(Excerpts from a dataset)
Start of Block

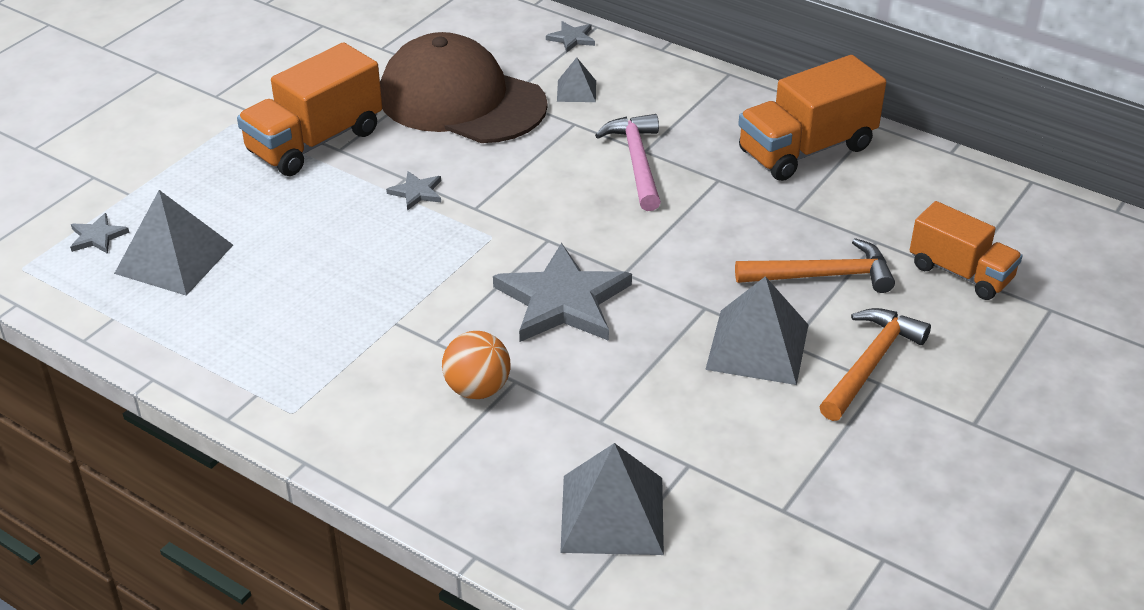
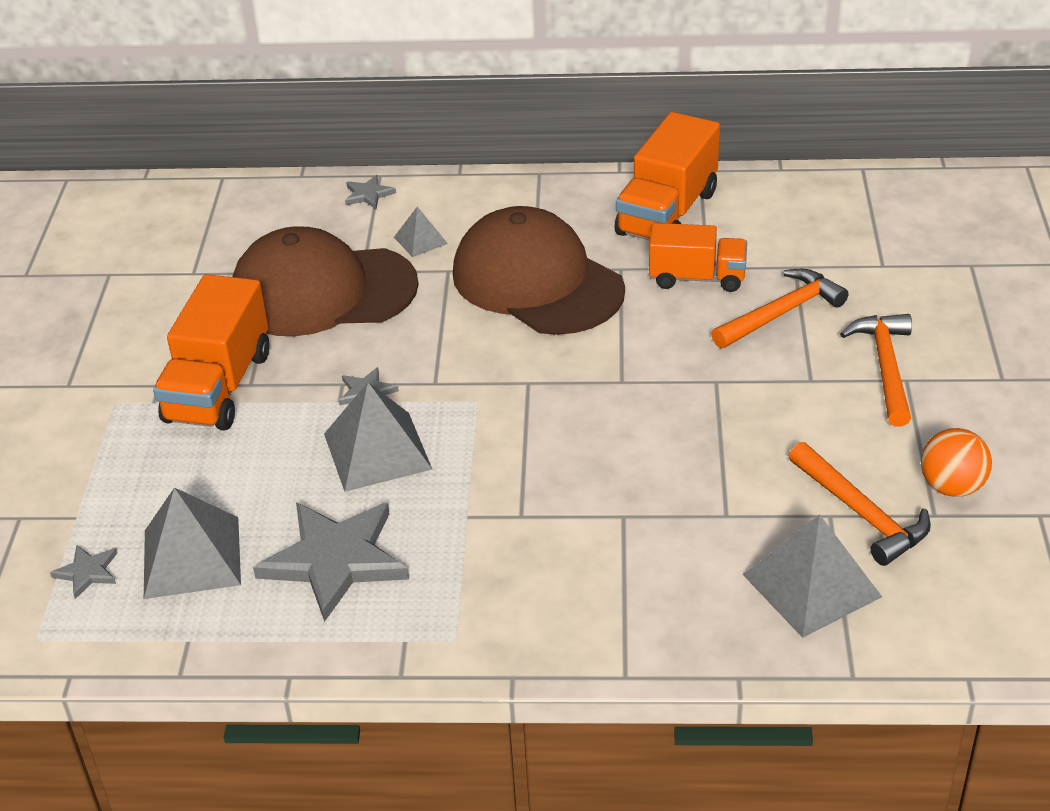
camera: 30 degrees left, 0 degrees up
orange ball [442,331,510,399] -> orange ball moved to [921,428,992,497]
grey star [493,243,632,342] -> grey star moved to [253,503,409,622]
pink hammer [595,114,661,211] -> brown cap [453,206,625,335]
grey pyramid [705,276,808,385] -> grey pyramid moved to [324,382,432,492]
orange truck [910,201,1023,300] -> orange truck moved to [649,223,747,292]
none -> orange hammer [789,442,931,566]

End of Block

▶ [YOUR ASSIGNMENT] Exact copies of the entries above are needed, without their pictures.

▶ [FINISHED TASK]
camera: 30 degrees left, 0 degrees up
orange ball [442,331,510,399] -> orange ball moved to [921,428,992,497]
grey star [493,243,632,342] -> grey star moved to [253,503,409,622]
pink hammer [595,114,661,211] -> brown cap [453,206,625,335]
grey pyramid [705,276,808,385] -> grey pyramid moved to [324,382,432,492]
orange truck [910,201,1023,300] -> orange truck moved to [649,223,747,292]
none -> orange hammer [789,442,931,566]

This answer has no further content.